Compute how many lines in the data below hold the word "book", then report that number with nothing else.
● ● ● ● ●
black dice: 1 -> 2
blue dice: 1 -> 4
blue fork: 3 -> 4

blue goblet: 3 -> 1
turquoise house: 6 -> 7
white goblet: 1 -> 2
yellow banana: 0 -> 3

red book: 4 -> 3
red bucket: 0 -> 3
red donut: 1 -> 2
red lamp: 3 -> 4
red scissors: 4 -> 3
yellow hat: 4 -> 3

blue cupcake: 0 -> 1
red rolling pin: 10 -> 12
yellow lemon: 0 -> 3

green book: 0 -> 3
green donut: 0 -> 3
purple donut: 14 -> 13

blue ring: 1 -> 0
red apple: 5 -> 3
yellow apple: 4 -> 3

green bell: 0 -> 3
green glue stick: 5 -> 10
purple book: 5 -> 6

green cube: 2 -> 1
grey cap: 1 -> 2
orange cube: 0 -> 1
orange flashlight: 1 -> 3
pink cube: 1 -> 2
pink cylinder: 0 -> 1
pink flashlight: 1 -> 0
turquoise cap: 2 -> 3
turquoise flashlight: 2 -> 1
● ● ● ● ●
> _ANSWER TO THIS TASK_
3